***** Provided records

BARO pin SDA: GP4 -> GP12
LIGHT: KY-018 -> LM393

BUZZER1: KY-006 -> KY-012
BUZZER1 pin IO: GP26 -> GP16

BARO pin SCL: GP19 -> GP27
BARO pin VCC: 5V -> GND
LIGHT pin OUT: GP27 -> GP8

**********
***** Provided records

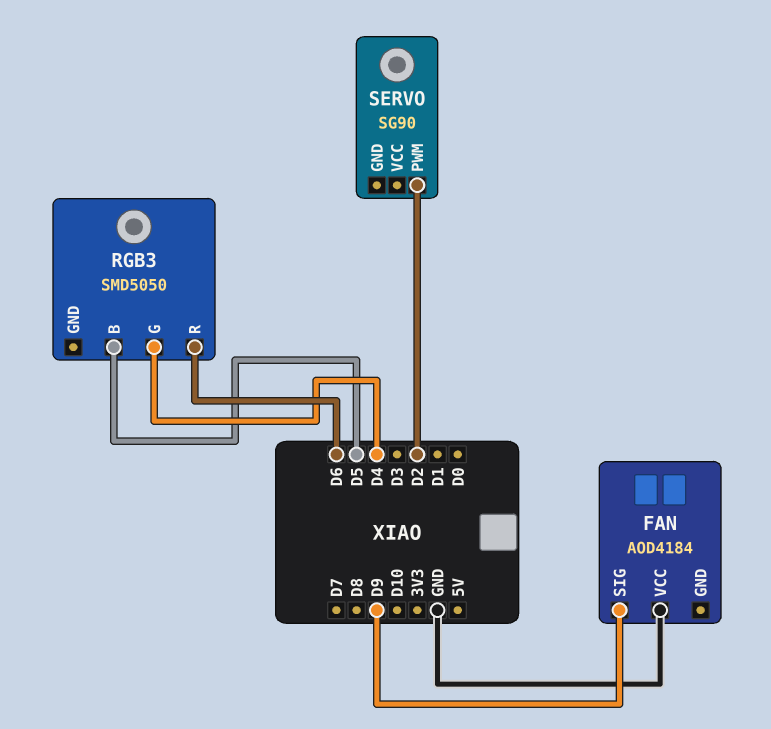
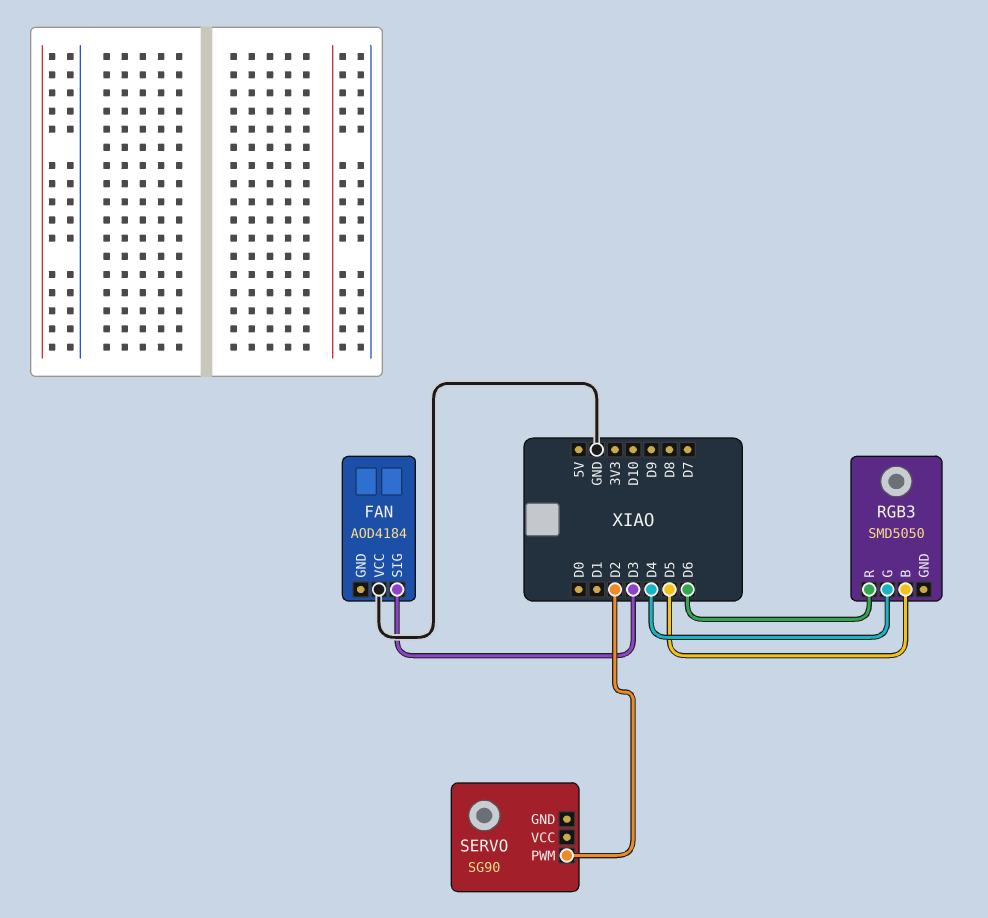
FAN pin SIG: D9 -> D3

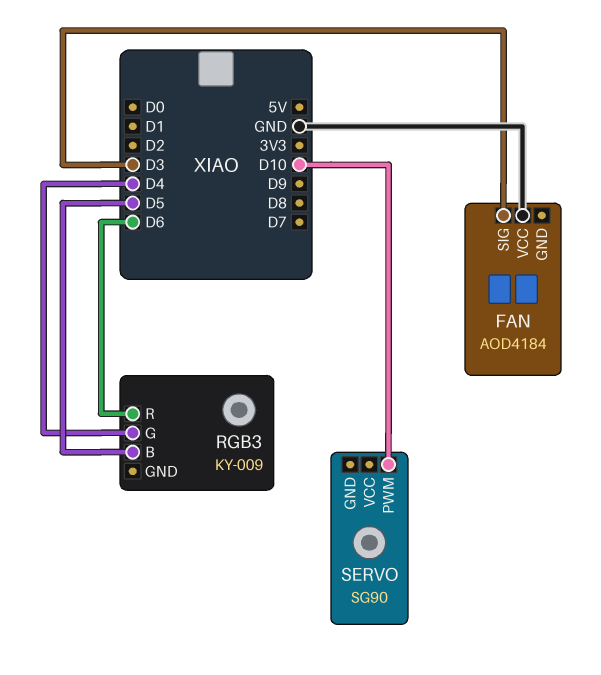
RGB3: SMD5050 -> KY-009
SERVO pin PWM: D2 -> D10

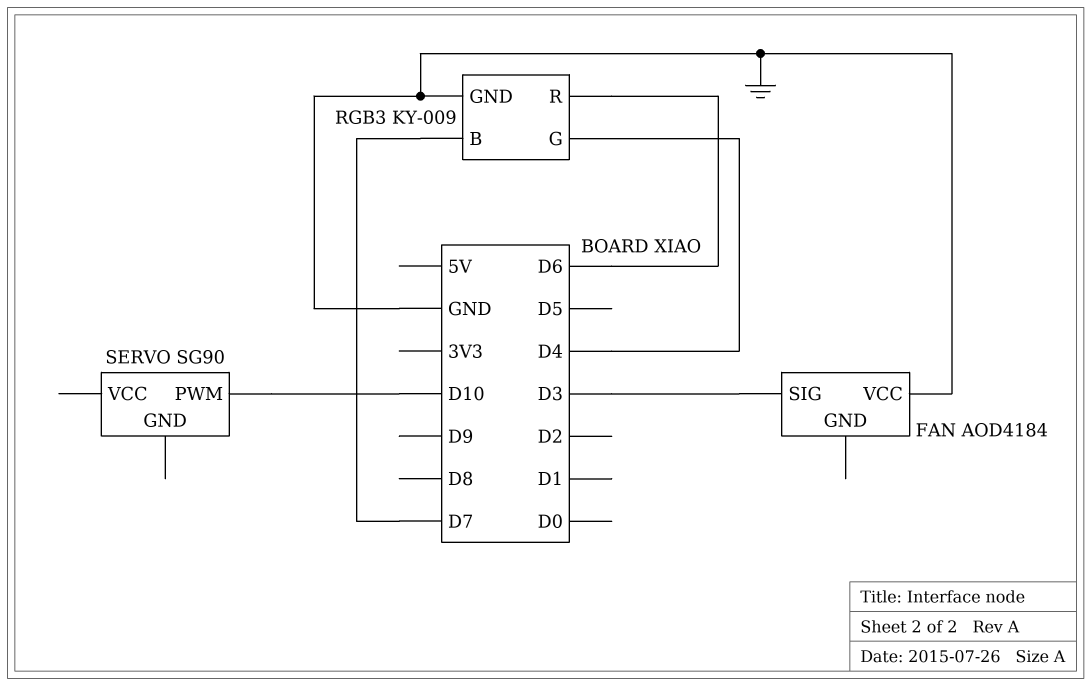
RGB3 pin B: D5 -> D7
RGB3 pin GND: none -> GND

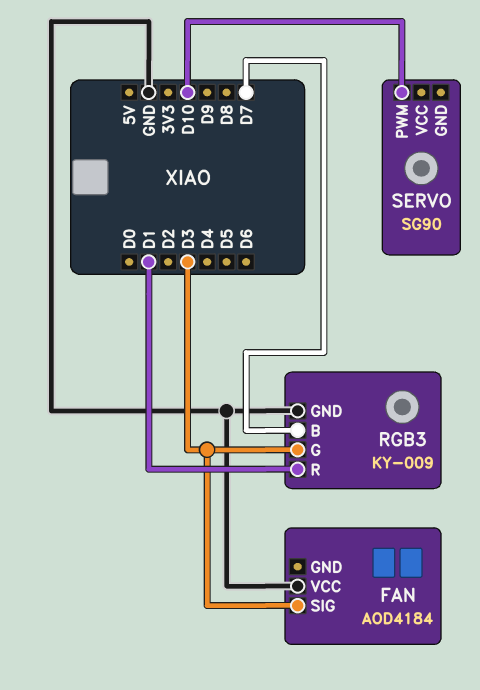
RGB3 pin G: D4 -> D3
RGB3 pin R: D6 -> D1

**********

Work order: Only one stretch of the entries above is wanted: the lines from the one containing "BARO pin SDA: GP4 -> GP12" through the one containing "LIGHT pin OUT: GP27 -> GP8". Please reproduce it exactly.

Response to this task:
BARO pin SDA: GP4 -> GP12
LIGHT: KY-018 -> LM393

BUZZER1: KY-006 -> KY-012
BUZZER1 pin IO: GP26 -> GP16

BARO pin SCL: GP19 -> GP27
BARO pin VCC: 5V -> GND
LIGHT pin OUT: GP27 -> GP8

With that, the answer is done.